### Exercise data

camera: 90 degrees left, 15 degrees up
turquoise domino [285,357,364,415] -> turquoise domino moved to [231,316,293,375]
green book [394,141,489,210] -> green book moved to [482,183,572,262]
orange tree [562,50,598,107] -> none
...
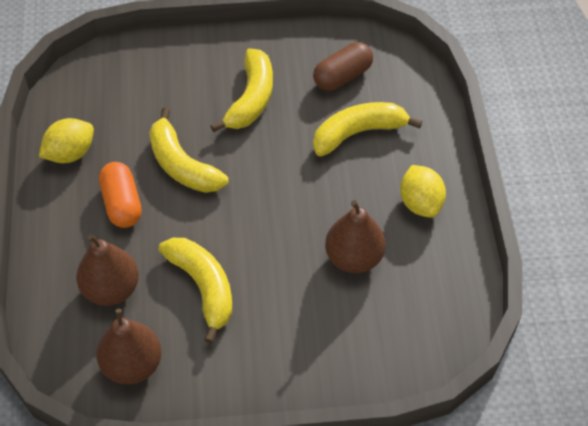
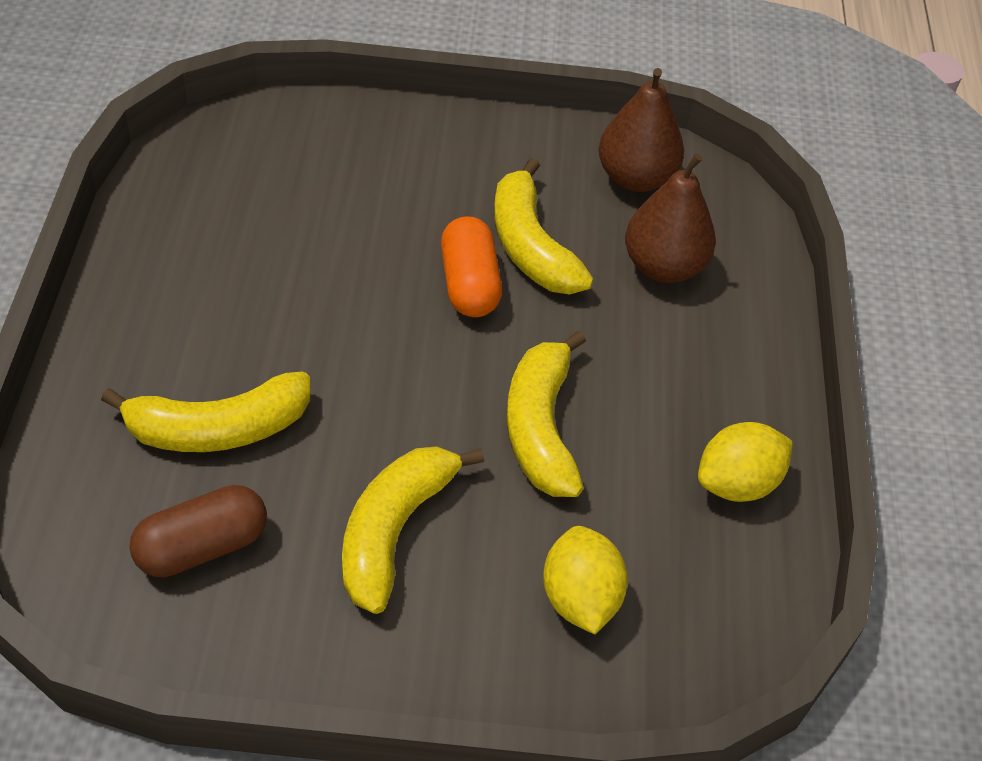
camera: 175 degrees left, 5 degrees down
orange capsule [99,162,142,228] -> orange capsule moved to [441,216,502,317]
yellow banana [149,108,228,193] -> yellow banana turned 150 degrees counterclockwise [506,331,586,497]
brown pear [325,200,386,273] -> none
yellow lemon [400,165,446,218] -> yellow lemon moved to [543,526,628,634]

### Description of the task
Produce only the lines from the line containing "yellow banana [149,108,228,193]" through the line containing "yellow lemon [400,165,446,218]", inclusive of both, exactly as they stand in the entries above.

### Written response
yellow banana [149,108,228,193] -> yellow banana turned 150 degrees counterclockwise [506,331,586,497]
brown pear [325,200,386,273] -> none
yellow lemon [400,165,446,218] -> yellow lemon moved to [543,526,628,634]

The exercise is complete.